[Work request]:
Each entry below is to be reproduced exactly, though any pictures it holds must be omitted.
START Data in this exercise
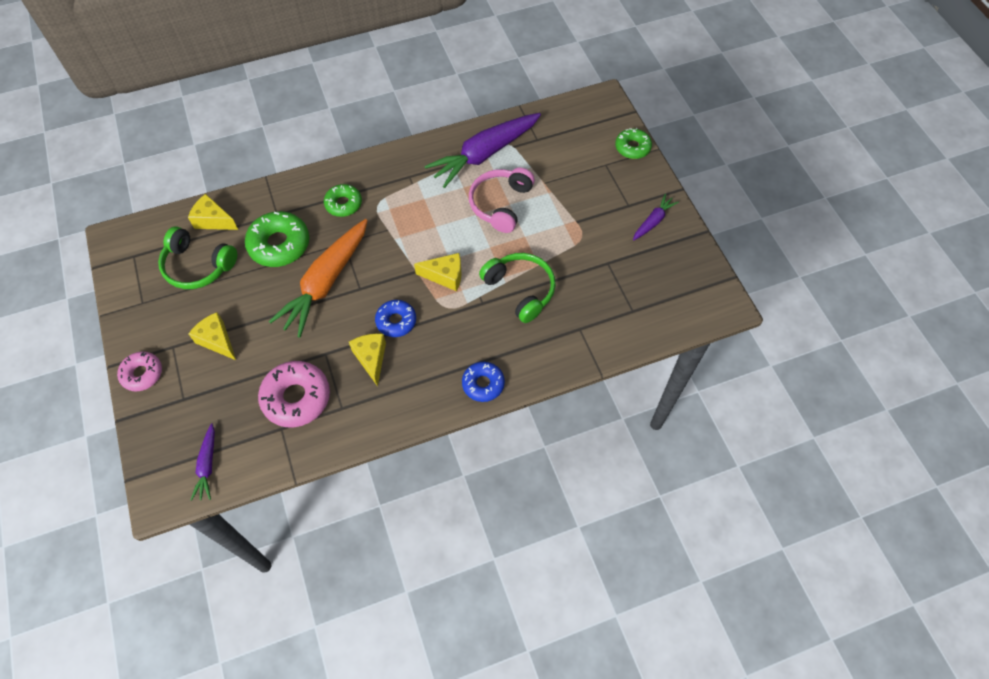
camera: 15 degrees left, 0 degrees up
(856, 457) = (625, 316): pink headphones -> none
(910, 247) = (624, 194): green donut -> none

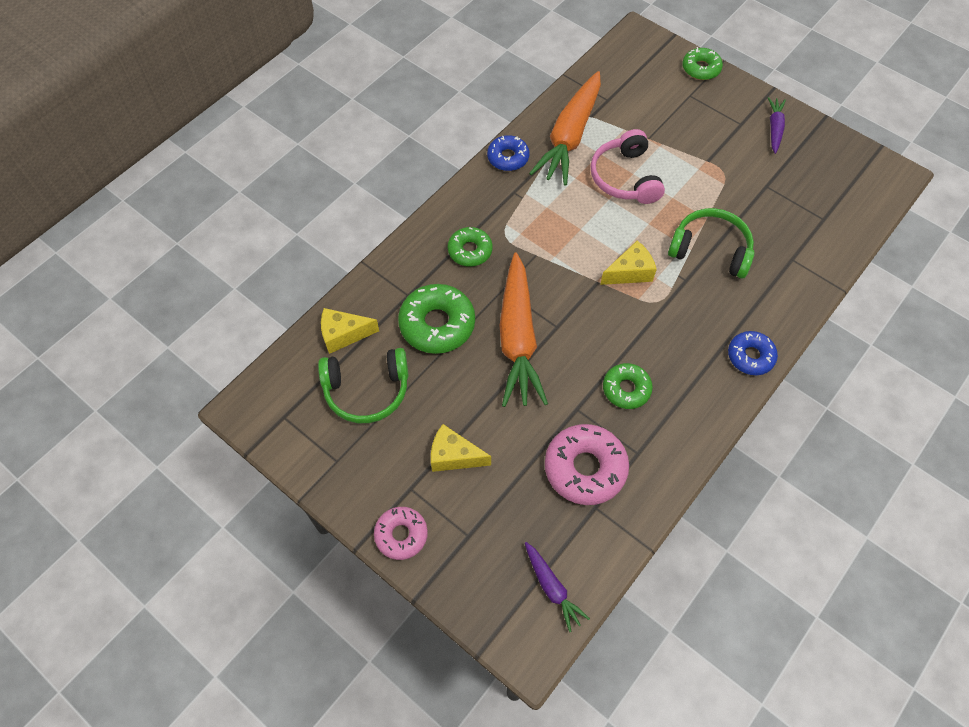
camera: 30 degrees left, 0 degrees up
(371, 358) = (626, 389): yellow cheese -> green donut
(396, 321) = (620, 340): blue donut -> blue donut (508, 157)
(484, 154) = (570, 137): purple carrot -> orange carrot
END Data in this exercise
[Exercise output]:
camera: 15 degrees left, 0 degrees up
(856, 457) = (625, 316): pink headphones -> none
(910, 247) = (624, 194): green donut -> none

camera: 30 degrees left, 0 degrees up
(371, 358) = (626, 389): yellow cheese -> green donut
(396, 321) = (620, 340): blue donut -> blue donut (508, 157)
(484, 154) = (570, 137): purple carrot -> orange carrot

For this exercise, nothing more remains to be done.